Task statement ::
With all pictures omitted, return verbatim the lines from the beginning of the records below through the line containing "green brick E7".

Extracted data entries ::
═══

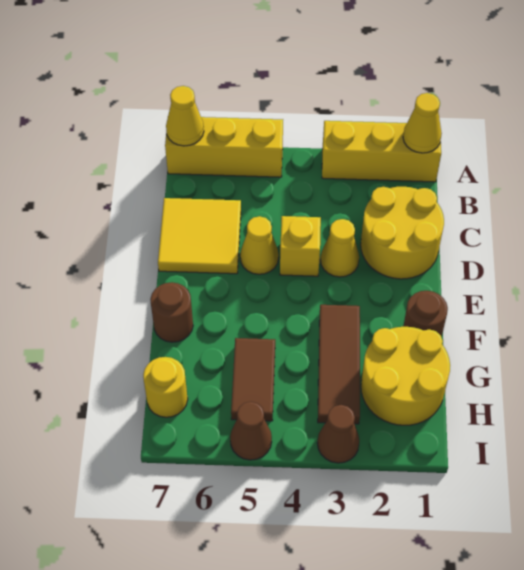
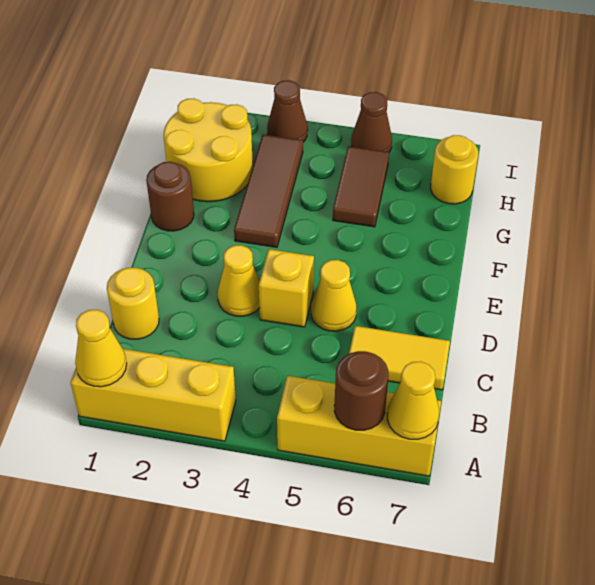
yellow round brick C1:D2 level 1 -> yellow round brick C1 level 1
yellow tile C6:D7 level 1 -> yellow tile C6:C7 level 1
brown round brick F7 level 1 -> brown round brick A6 level 2

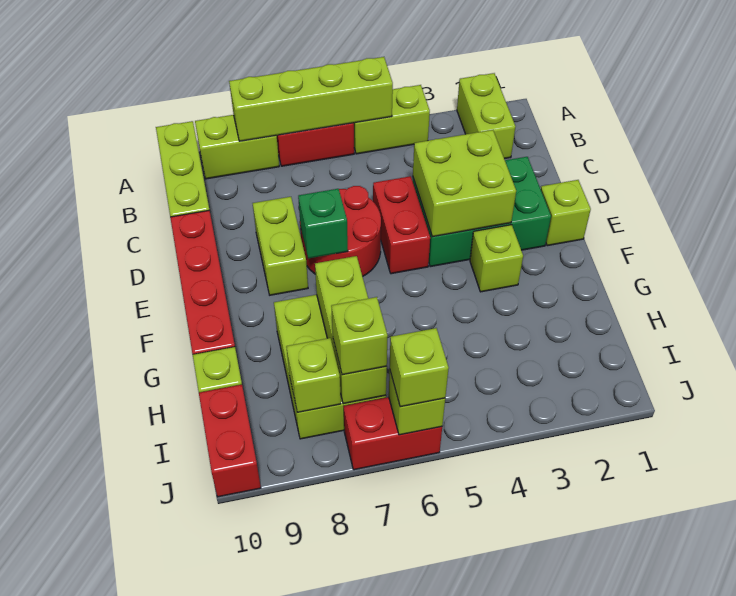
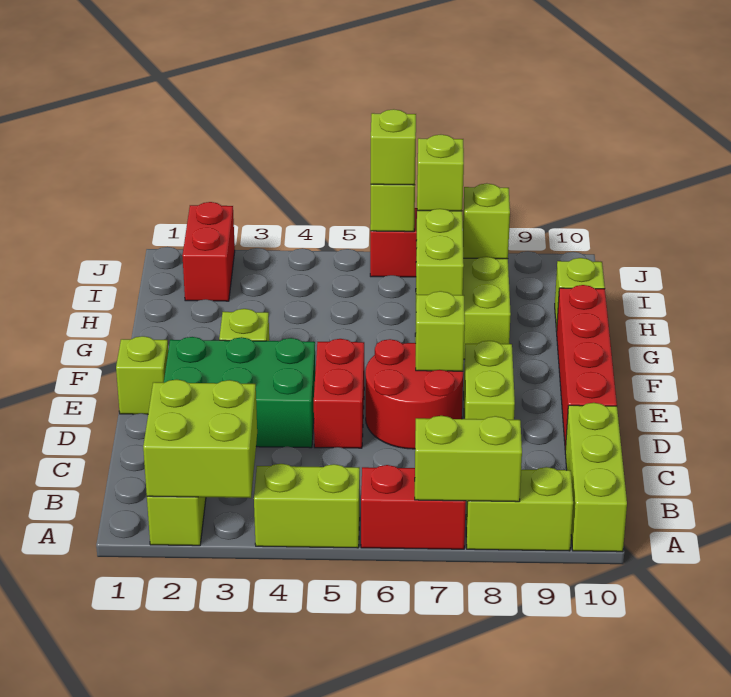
lime brick A5:A8 level 2 -> lime brick A7:A8 level 2
lime brick D3:E4 level 2 -> lime brick A2:B3 level 2
green brick E7 level 2 -> lime brick E7 level 2
red brick I10:J10 level 1 -> red brick I2:J2 level 1

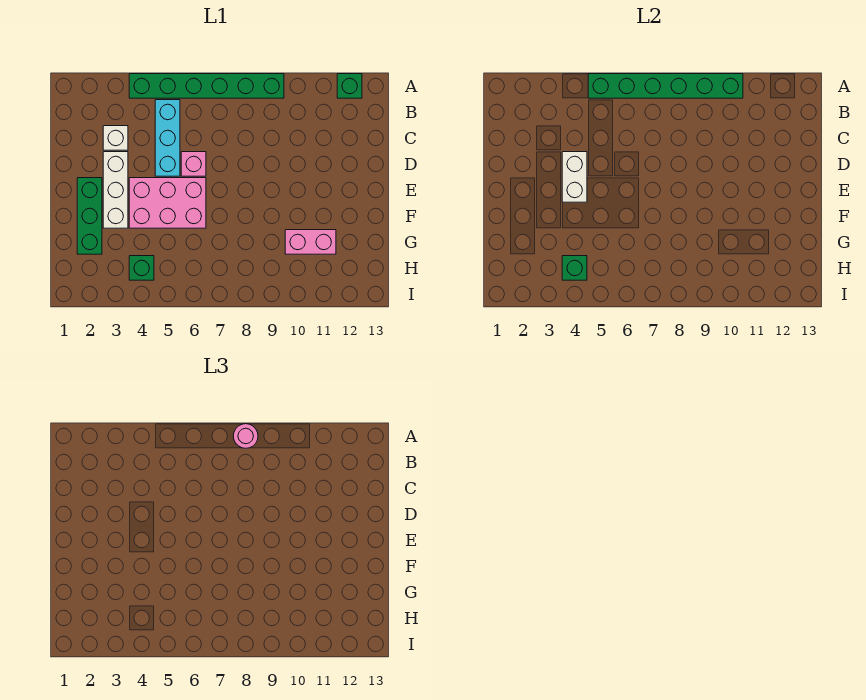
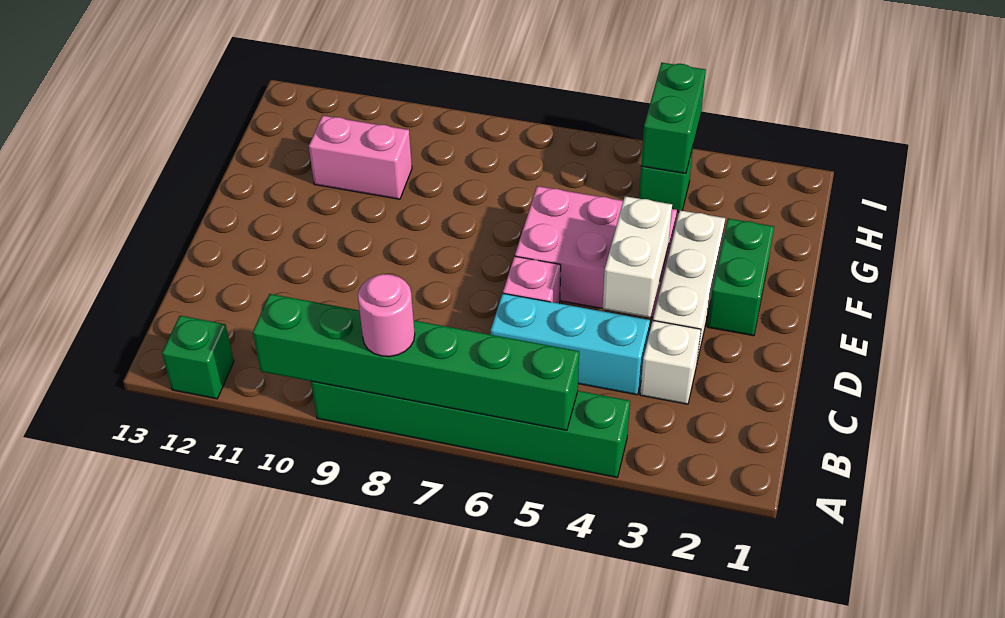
cyan brick B5:D5 level 1 -> cyan brick C4:C6 level 1
green brick E2:G2 level 1 -> green brick E2:F2 level 1
green brick H4 level 2 -> green brick H4:I4 level 2

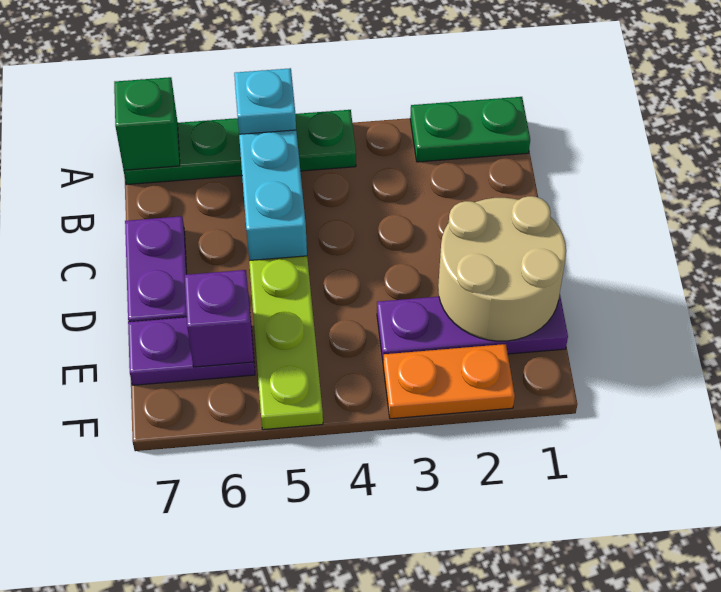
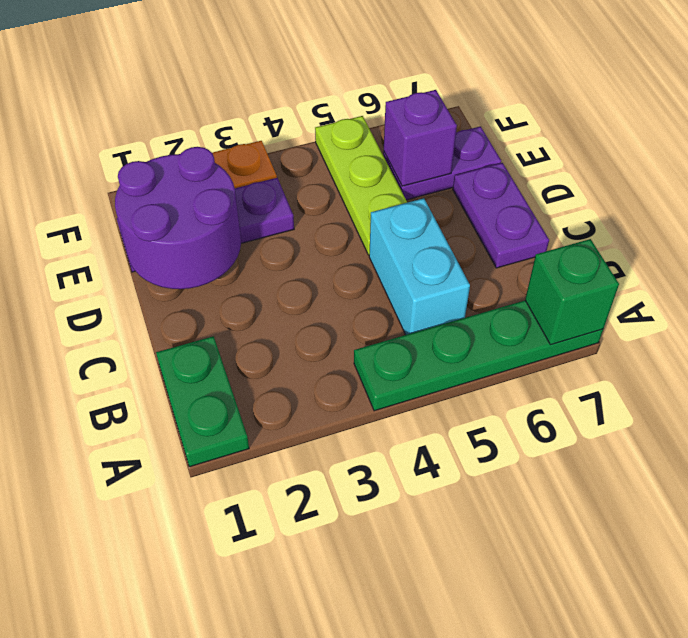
green plate A1:A2 level 1 -> green plate A1:B1 level 1
cyan brick A5 level 2 -> none
tan round brick D1:E2 level 2 -> purple round brick D1:E2 level 2

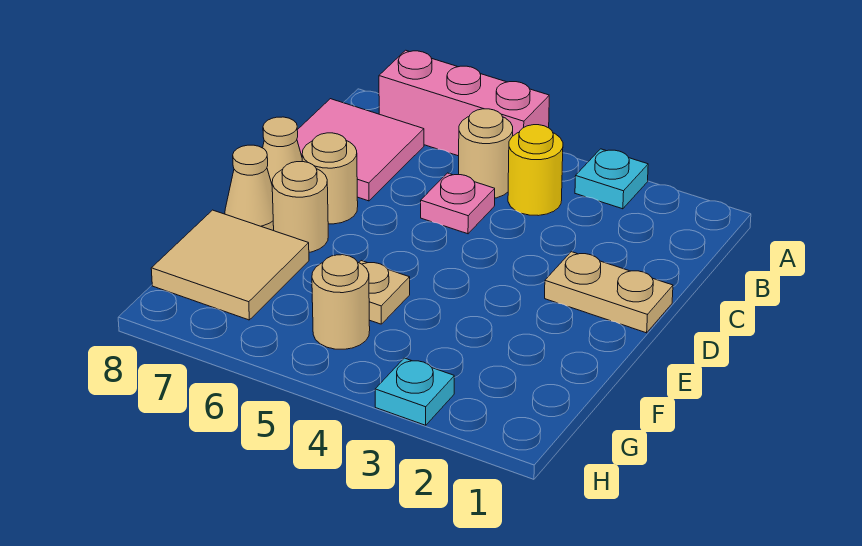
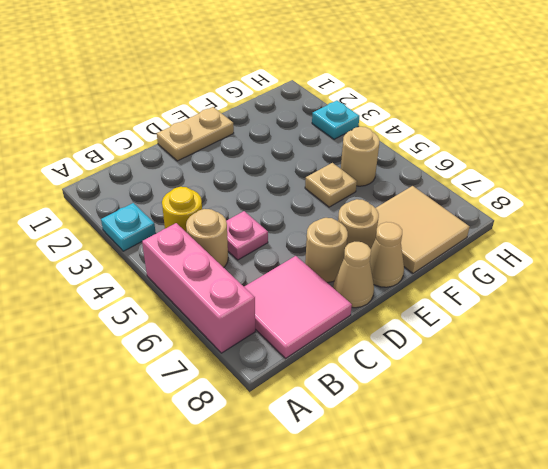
tan plate D1:D2 level 1 -> tan plate D1:E1 level 1

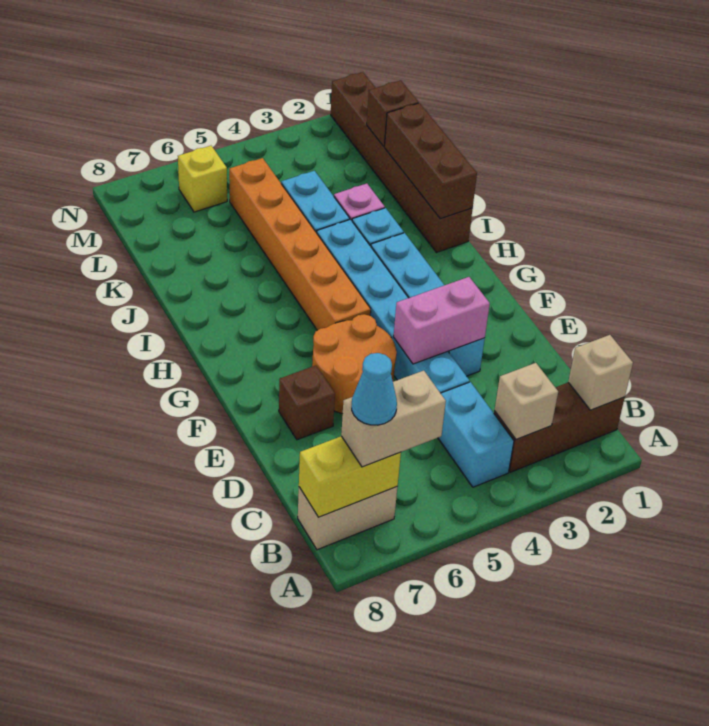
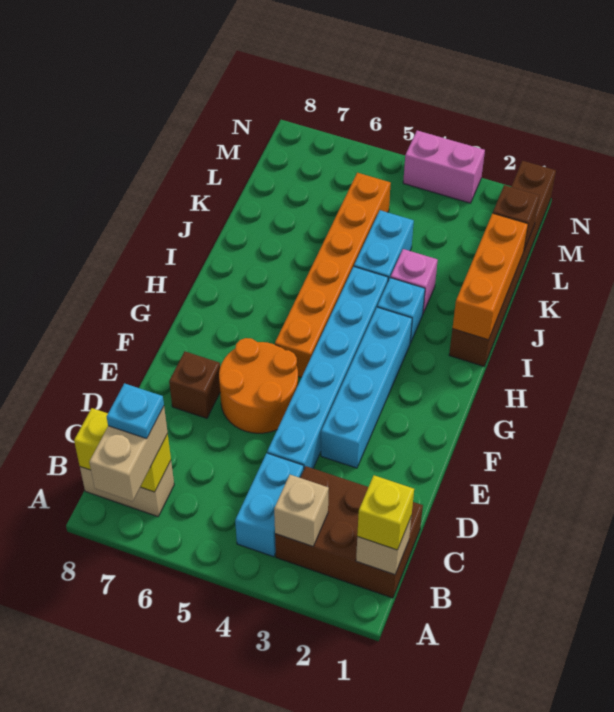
brown brick B1:B3 level 1 -> brown brick B1:C3 level 1
tan brick B6:B7 level 3 -> tan brick A7:B7 level 3
cyan cone B7 level 4 -> cyan plate B7 level 4
pink brick E3:E4 level 2 -> pink brick N3:N4 level 1
brown brick I1:K1 level 2 -> orange brick I1:K1 level 2
yellow brick M6 level 1 -> yellow brick B1 level 3

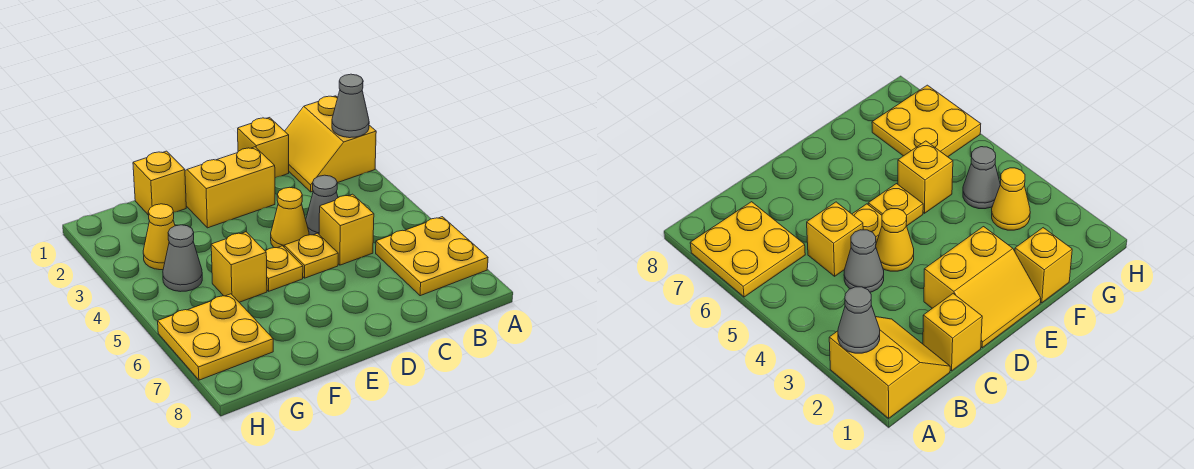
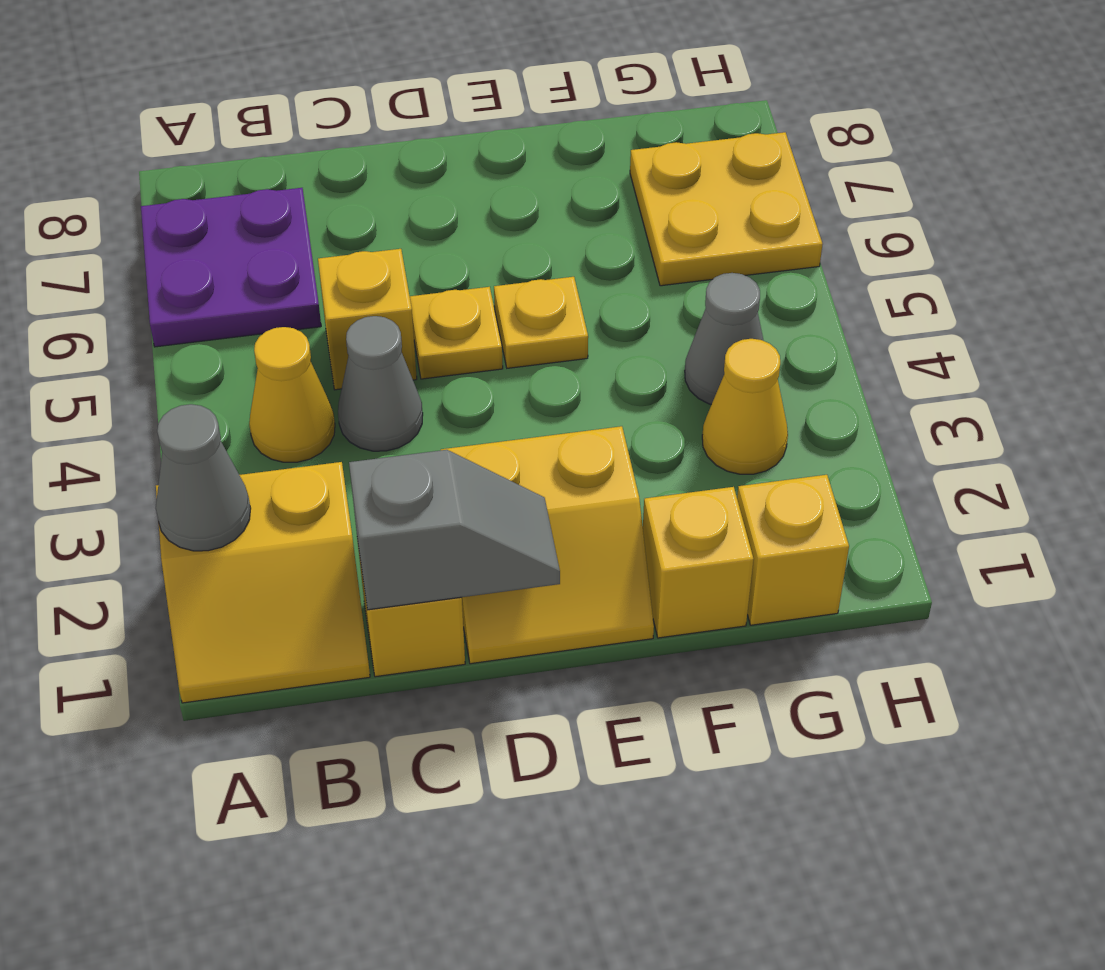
yellow slope A1:B2 level 1 top A -> yellow slope A1:B2 level 1 top 2
yellow plate A6:B7 level 1 -> purple plate A6:B7 level 1
none -> grey slope C1:D1 level 2 top C
yellow cone D4 level 1 -> yellow cone B4 level 1
yellow brick F5 level 1 -> yellow brick G1 level 1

═══

The completed task ::
yellow round brick C1:D2 level 1 -> yellow round brick C1 level 1
yellow tile C6:D7 level 1 -> yellow tile C6:C7 level 1
brown round brick F7 level 1 -> brown round brick A6 level 2

lime brick A5:A8 level 2 -> lime brick A7:A8 level 2
lime brick D3:E4 level 2 -> lime brick A2:B3 level 2
green brick E7 level 2 -> lime brick E7 level 2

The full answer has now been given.